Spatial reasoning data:
____________

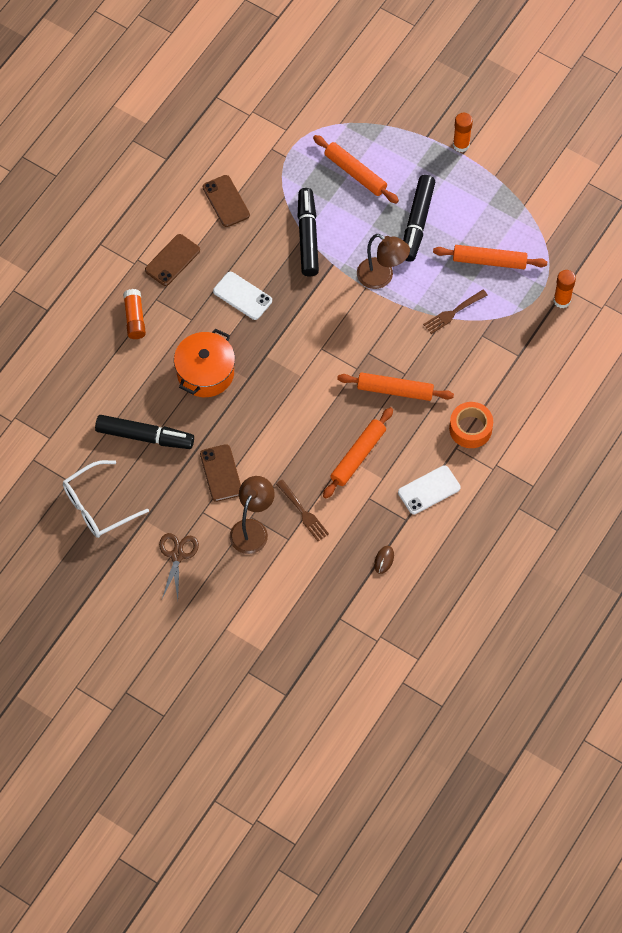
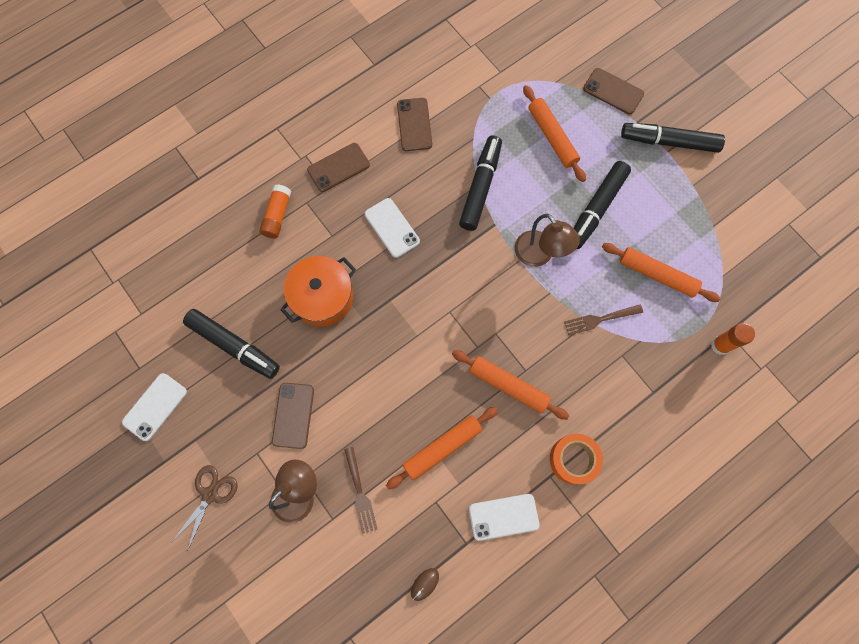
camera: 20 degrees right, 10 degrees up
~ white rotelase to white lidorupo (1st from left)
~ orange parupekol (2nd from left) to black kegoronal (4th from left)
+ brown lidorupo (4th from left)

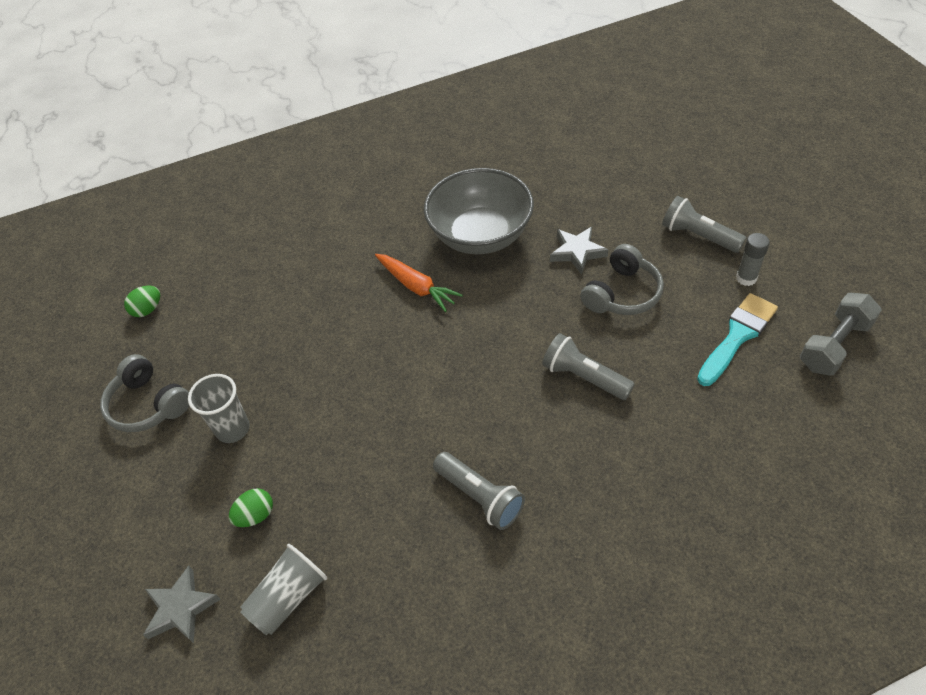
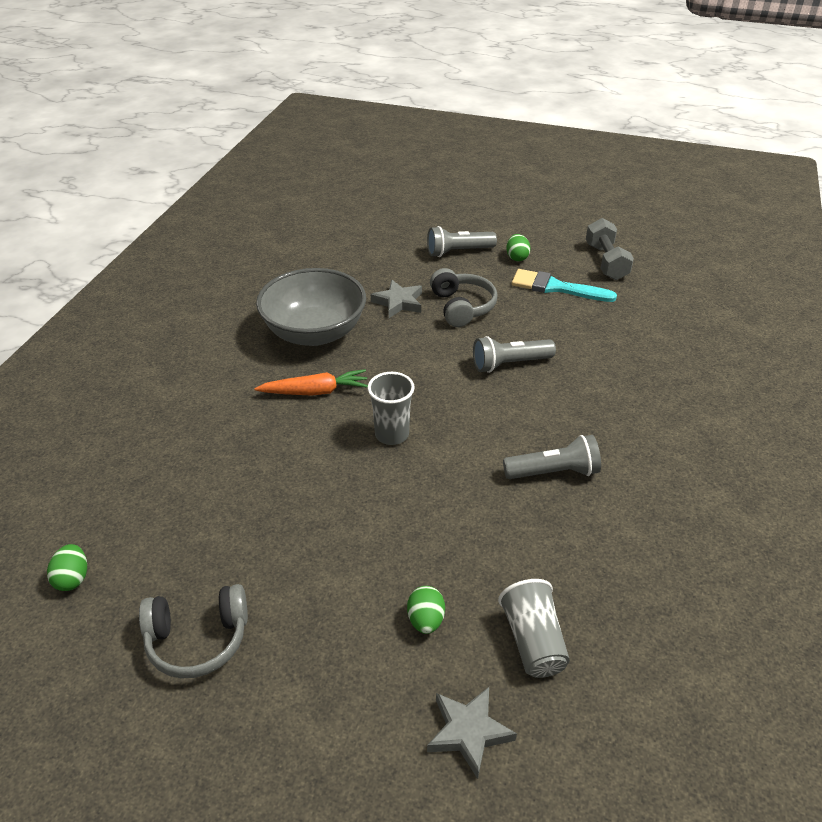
camera: 55 degrees left, 10 degrees down
~ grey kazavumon (1st from left)
~ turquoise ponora 60 degrees counterclockwise
~ grey parupekol to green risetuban (3rd from left)

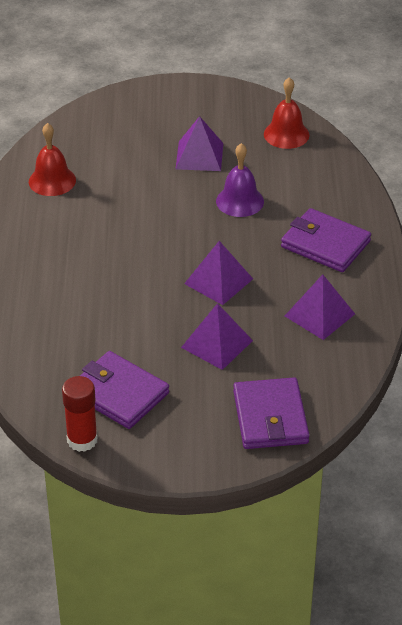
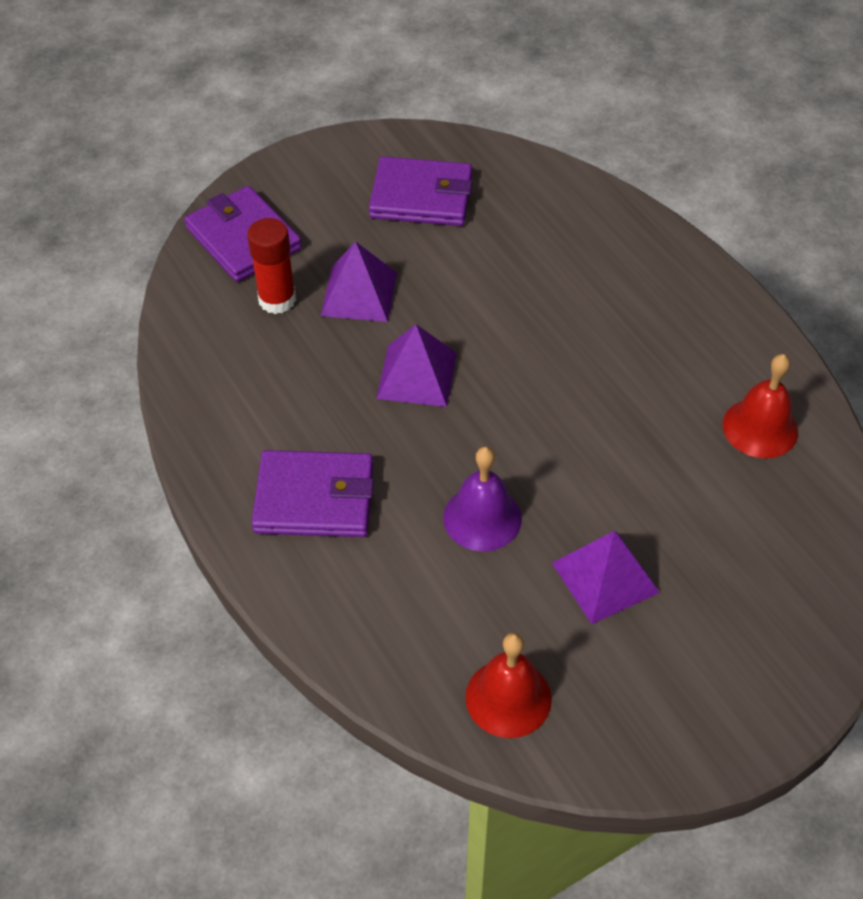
camera: 150 degrees right, 10 degrees up
~ red parupekol
- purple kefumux (4th from left)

____________

■ ACTION ITEM: All the lines above should be reproduced exactly, and none of the pictures.

■ FINISHED TASK:
camera: 20 degrees right, 10 degrees up
~ white rotelase to white lidorupo (1st from left)
~ orange parupekol (2nd from left) to black kegoronal (4th from left)
+ brown lidorupo (4th from left)

camera: 55 degrees left, 10 degrees down
~ grey kazavumon (1st from left)
~ turquoise ponora 60 degrees counterclockwise
~ grey parupekol to green risetuban (3rd from left)

camera: 150 degrees right, 10 degrees up
~ red parupekol
- purple kefumux (4th from left)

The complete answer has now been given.